What you need to do:
The answer is an exact repeat of the entries below, with the pictures omitted.

Dataset entries:
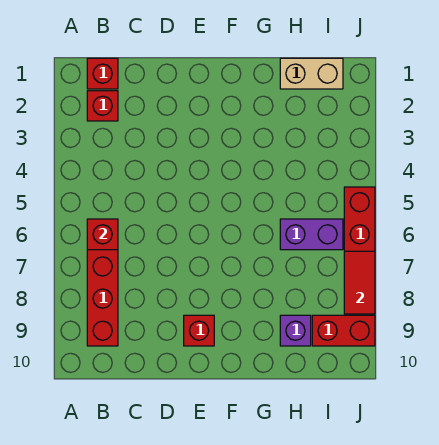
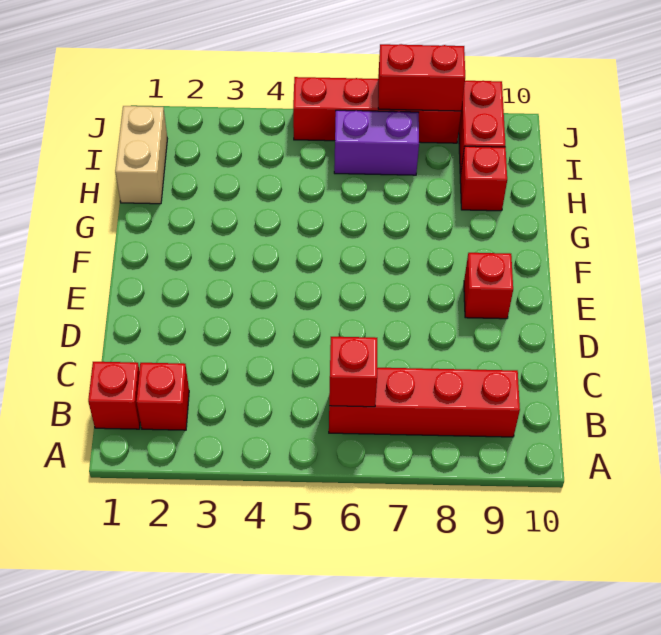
purple 1x2 brick [280,219,343,250] -> purple 1x2 brick turned to [334,110,419,175]
purple 1x1 brick [280,315,311,346] -> red 1x1 brick [460,146,507,211]
red 1x2 tile [344,251,375,314] -> red 1x2 brick [378,44,465,111]

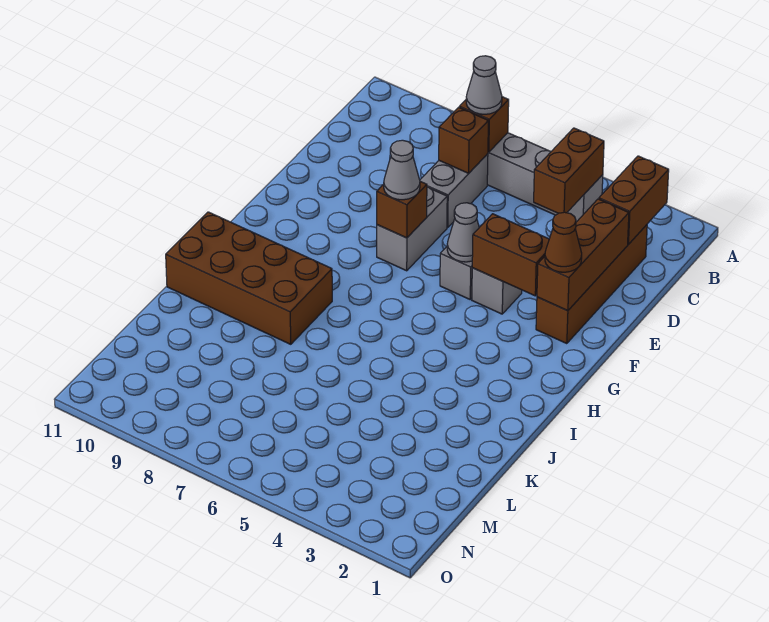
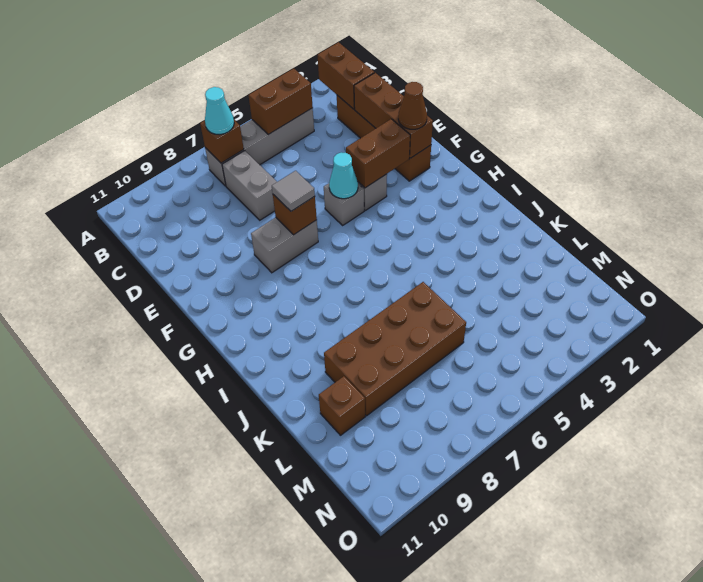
brown 1x2 brick [534,128,604,213] -> brown 1x2 brick turned to [248,68,313,135]
grey 1x1 cone [466,56,502,114] -> cyan 1x1 cone [205,87,234,135]
brown 1x1 brick [439,107,488,173] -> brown 1x1 brick moved to [319,376,365,435]
grey 1x2 brick [377,187,447,271] -> grey 1x2 brick turned to [251,217,318,273]
grey 1x1 cone [447,203,479,262] -> cyan 1x1 cone [329,152,358,199]
grey 1x1 cone [384,140,420,200] -> grey 1x1 tile [272,171,315,211]
brown 2x4 brick [166,212,332,344] -> brown 2x4 brick moved to [324,282,466,416]

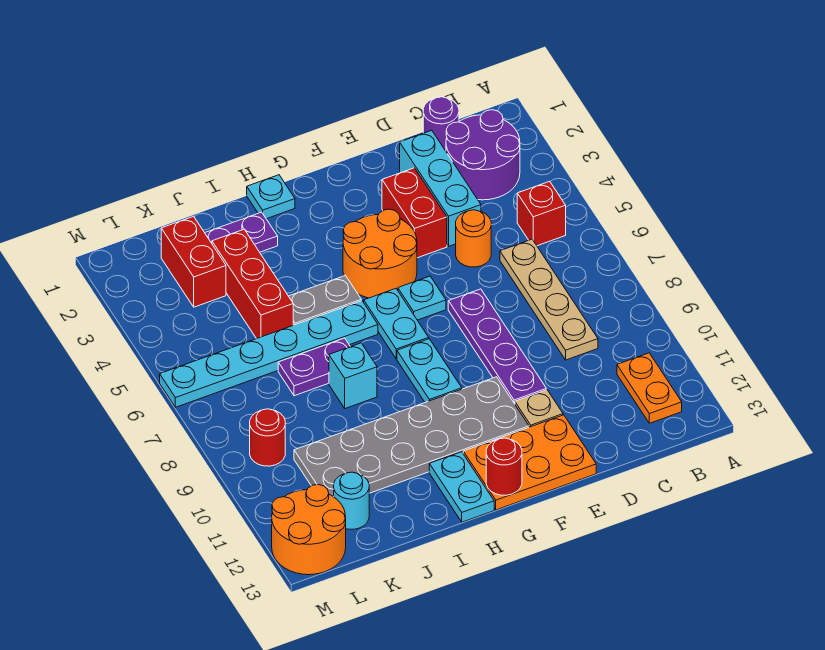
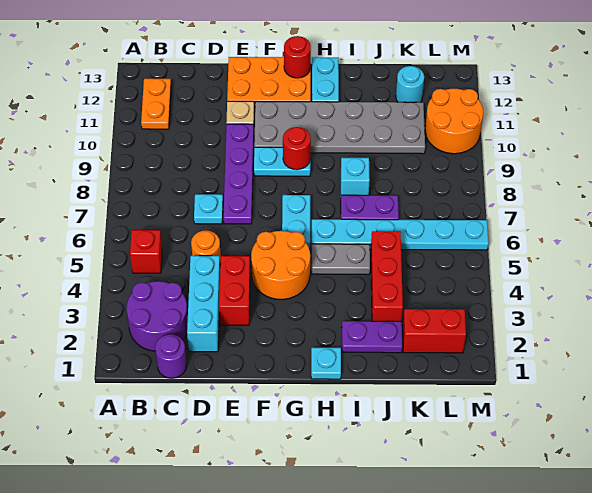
tan 1x4 plate [500,239,598,360] -> none
cyan 1x1 plate [398,276,446,320] -> cyan 1x1 plate moved to [194,194,223,224]
cyan 1x2 plate [397,339,462,402] -> cyan 1x2 plate turned to [254,147,310,176]
red 1x2 brick [161,216,226,307] -> red 1x2 brick turned to [403,309,466,353]
red 1x1 round brick [250,409,285,466] -> red 1x1 round brick moved to [283,127,311,170]
orange 2x2 round brick [272,485,346,575] -> orange 2x2 round brick moved to [425,89,483,154]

Exercise answer:
purple 1x2 brick [280,219,343,250] -> purple 1x2 brick turned to [334,110,419,175]
purple 1x1 brick [280,315,311,346] -> red 1x1 brick [460,146,507,211]
red 1x2 tile [344,251,375,314] -> red 1x2 brick [378,44,465,111]

brown 1x2 brick [534,128,604,213] -> brown 1x2 brick turned to [248,68,313,135]
grey 1x1 cone [466,56,502,114] -> cyan 1x1 cone [205,87,234,135]
brown 1x1 brick [439,107,488,173] -> brown 1x1 brick moved to [319,376,365,435]
grey 1x2 brick [377,187,447,271] -> grey 1x2 brick turned to [251,217,318,273]
grey 1x1 cone [447,203,479,262] -> cyan 1x1 cone [329,152,358,199]
grey 1x1 cone [384,140,420,200] -> grey 1x1 tile [272,171,315,211]
brown 2x4 brick [166,212,332,344] -> brown 2x4 brick moved to [324,282,466,416]

tan 1x4 plate [500,239,598,360] -> none
cyan 1x1 plate [398,276,446,320] -> cyan 1x1 plate moved to [194,194,223,224]
cyan 1x2 plate [397,339,462,402] -> cyan 1x2 plate turned to [254,147,310,176]
red 1x2 brick [161,216,226,307] -> red 1x2 brick turned to [403,309,466,353]
red 1x1 round brick [250,409,285,466] -> red 1x1 round brick moved to [283,127,311,170]
orange 2x2 round brick [272,485,346,575] -> orange 2x2 round brick moved to [425,89,483,154]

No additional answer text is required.